Start of Data supplied
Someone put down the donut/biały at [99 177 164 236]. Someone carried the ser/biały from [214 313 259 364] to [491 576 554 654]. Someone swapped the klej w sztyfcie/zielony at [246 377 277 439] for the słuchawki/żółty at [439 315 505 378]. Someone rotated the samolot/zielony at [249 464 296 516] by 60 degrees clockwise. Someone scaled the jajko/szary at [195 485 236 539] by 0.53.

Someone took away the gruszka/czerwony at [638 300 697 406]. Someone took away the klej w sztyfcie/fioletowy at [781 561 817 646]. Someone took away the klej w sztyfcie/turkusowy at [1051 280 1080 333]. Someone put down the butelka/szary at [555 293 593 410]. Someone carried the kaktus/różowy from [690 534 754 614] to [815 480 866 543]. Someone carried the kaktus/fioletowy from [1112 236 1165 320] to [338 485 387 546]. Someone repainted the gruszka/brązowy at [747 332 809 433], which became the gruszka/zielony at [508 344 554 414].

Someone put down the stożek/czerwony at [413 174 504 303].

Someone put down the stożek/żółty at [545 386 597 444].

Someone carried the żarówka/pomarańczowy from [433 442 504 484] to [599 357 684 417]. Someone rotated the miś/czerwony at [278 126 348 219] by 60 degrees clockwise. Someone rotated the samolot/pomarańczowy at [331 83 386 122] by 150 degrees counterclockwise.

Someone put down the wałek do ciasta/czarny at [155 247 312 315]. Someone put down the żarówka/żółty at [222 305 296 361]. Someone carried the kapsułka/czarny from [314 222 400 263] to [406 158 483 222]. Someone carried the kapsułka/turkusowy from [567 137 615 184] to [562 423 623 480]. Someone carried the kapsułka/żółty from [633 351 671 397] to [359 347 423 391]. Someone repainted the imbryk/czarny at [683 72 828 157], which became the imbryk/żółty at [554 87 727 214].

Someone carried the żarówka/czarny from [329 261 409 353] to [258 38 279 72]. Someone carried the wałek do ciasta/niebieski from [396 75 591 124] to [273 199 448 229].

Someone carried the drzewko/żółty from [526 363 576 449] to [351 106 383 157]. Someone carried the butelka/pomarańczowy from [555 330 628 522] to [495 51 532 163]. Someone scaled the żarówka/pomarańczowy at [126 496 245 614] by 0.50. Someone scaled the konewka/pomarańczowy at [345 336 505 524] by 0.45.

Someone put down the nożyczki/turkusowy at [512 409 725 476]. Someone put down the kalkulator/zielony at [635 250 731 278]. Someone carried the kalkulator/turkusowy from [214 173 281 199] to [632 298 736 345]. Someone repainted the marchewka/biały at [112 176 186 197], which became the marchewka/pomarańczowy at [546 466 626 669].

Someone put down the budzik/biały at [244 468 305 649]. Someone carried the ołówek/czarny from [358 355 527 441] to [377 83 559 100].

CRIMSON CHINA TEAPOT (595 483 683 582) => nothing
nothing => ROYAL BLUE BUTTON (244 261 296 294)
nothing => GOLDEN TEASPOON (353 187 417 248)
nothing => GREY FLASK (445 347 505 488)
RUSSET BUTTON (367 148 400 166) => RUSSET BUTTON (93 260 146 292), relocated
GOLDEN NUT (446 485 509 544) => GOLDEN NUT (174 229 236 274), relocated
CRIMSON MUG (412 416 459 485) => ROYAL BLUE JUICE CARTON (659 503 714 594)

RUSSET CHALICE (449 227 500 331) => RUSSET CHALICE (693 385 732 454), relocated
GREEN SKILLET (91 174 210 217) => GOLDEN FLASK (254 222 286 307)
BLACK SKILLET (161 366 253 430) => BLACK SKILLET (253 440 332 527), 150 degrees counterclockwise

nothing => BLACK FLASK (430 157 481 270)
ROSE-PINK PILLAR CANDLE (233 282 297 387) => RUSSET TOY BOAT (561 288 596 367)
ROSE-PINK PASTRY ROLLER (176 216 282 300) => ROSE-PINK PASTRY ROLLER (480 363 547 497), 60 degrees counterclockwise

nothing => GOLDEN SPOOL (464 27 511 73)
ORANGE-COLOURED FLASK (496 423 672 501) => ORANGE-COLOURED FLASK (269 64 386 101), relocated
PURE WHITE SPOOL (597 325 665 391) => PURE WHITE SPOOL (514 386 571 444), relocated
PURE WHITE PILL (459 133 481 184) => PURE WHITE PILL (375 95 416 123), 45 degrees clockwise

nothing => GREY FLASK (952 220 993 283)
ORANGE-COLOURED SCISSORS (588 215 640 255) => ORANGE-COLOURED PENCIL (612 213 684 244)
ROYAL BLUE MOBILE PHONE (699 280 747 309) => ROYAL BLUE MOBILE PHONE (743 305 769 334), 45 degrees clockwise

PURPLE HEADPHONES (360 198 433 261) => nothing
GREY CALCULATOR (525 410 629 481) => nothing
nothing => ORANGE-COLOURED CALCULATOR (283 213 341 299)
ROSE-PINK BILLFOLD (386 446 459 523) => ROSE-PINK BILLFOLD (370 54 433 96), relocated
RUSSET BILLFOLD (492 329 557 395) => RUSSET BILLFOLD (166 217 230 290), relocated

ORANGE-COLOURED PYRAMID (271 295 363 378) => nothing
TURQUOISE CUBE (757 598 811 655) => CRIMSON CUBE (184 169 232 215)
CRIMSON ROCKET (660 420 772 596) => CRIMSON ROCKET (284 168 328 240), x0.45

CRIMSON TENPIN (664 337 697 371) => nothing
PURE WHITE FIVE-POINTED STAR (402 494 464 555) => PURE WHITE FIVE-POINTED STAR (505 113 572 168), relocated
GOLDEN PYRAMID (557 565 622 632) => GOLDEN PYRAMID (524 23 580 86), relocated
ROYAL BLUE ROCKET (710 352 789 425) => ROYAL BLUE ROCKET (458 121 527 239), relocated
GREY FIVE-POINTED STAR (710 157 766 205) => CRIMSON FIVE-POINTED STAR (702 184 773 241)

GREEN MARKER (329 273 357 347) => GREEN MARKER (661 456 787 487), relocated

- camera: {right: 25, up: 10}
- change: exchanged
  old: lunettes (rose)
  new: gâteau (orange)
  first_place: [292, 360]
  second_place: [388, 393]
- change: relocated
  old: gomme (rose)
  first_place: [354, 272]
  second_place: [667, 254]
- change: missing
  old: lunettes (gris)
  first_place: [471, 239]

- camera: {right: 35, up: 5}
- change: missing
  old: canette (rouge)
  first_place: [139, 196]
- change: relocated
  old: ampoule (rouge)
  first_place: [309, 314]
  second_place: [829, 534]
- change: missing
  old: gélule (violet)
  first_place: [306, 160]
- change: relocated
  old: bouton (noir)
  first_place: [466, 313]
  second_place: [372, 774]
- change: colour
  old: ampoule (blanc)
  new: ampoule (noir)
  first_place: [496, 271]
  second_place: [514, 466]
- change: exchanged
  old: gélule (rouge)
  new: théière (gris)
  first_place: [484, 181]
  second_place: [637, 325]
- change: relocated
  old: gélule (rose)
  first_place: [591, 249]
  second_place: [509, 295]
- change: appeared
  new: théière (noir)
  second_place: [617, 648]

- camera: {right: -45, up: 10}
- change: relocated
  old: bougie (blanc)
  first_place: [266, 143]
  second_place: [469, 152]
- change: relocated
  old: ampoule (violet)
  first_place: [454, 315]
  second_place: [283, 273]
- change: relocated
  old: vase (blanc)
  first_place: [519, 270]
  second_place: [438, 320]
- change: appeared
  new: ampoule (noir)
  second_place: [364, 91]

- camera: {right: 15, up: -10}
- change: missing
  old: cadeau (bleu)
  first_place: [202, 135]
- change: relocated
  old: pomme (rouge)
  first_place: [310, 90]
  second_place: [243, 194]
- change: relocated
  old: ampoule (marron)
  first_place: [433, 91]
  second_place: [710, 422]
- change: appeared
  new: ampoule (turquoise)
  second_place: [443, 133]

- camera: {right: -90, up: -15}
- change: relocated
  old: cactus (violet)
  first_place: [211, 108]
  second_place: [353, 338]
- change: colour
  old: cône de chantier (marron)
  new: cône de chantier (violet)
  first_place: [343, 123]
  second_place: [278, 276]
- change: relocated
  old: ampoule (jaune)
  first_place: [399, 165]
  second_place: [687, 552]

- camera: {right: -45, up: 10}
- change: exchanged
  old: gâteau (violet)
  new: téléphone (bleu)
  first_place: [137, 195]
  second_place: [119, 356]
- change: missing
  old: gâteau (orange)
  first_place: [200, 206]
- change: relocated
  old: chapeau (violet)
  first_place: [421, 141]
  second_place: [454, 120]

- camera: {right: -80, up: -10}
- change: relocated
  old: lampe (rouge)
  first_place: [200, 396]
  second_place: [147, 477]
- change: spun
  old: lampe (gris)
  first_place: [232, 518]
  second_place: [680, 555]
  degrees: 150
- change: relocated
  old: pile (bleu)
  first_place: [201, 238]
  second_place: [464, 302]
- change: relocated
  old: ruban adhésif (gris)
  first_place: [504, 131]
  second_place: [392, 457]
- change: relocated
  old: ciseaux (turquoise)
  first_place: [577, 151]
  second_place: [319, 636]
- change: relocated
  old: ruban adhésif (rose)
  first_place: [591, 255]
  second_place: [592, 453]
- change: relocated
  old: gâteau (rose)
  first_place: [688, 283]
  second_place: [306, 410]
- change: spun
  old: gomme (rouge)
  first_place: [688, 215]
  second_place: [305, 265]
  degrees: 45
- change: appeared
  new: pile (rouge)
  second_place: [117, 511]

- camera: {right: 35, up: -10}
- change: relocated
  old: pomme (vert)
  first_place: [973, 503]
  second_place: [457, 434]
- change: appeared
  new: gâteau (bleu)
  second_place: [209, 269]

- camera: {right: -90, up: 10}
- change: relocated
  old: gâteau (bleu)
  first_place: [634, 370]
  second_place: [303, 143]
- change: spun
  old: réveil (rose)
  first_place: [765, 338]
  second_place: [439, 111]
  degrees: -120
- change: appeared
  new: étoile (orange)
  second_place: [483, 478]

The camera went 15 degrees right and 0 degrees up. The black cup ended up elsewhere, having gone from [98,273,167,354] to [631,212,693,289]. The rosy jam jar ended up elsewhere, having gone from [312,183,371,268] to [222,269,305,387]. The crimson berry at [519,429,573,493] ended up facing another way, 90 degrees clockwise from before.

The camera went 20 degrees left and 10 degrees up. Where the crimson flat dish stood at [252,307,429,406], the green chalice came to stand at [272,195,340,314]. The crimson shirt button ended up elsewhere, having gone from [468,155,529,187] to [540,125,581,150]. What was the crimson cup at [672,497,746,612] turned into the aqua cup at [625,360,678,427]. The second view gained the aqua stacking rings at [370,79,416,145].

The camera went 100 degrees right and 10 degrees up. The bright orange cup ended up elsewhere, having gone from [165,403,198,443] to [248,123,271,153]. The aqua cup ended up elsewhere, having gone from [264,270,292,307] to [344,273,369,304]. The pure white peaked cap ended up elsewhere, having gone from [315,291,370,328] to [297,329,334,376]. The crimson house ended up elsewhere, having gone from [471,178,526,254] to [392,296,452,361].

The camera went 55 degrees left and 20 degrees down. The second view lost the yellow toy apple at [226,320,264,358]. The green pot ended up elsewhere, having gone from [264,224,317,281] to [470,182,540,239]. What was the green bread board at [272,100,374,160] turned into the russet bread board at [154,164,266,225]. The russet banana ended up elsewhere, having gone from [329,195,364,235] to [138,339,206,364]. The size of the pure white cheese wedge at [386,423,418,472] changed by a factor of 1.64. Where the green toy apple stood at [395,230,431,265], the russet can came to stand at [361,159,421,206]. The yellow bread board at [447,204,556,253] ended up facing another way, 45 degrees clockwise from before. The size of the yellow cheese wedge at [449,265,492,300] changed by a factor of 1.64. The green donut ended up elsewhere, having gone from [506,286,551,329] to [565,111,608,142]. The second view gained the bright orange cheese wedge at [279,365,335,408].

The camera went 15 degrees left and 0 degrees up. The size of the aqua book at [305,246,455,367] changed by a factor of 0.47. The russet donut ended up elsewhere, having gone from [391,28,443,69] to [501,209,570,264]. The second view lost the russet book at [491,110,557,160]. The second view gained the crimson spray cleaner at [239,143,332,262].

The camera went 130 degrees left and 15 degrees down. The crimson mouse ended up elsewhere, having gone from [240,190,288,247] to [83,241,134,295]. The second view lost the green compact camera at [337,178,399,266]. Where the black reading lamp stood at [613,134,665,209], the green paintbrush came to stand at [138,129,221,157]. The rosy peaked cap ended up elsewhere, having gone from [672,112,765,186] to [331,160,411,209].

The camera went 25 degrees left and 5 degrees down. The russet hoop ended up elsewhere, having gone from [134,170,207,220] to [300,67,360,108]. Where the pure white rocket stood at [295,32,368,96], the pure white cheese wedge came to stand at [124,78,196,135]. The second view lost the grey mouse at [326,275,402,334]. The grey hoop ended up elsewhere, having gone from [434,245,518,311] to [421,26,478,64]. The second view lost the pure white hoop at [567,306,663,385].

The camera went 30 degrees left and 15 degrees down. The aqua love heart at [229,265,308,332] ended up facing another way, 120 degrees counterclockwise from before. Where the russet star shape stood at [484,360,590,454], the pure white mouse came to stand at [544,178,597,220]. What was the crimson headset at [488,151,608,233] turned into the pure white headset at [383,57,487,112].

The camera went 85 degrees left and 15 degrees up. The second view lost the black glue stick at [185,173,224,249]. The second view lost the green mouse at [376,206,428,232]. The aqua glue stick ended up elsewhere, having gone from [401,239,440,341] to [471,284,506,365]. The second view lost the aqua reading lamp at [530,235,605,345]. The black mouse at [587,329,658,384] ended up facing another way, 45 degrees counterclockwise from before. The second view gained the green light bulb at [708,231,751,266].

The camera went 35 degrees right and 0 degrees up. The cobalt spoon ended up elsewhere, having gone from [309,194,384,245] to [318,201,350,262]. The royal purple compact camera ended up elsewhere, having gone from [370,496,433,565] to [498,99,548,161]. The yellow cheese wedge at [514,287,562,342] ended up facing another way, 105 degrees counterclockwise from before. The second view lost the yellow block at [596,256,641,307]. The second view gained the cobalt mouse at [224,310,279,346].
End of Data supplied
Above are the records; copy exactly the lines from the line with "first_place: [292, 360]" through the line with "old: lunettes (gris)", both included.

  first_place: [292, 360]
  second_place: [388, 393]
- change: relocated
  old: gomme (rose)
  first_place: [354, 272]
  second_place: [667, 254]
- change: missing
  old: lunettes (gris)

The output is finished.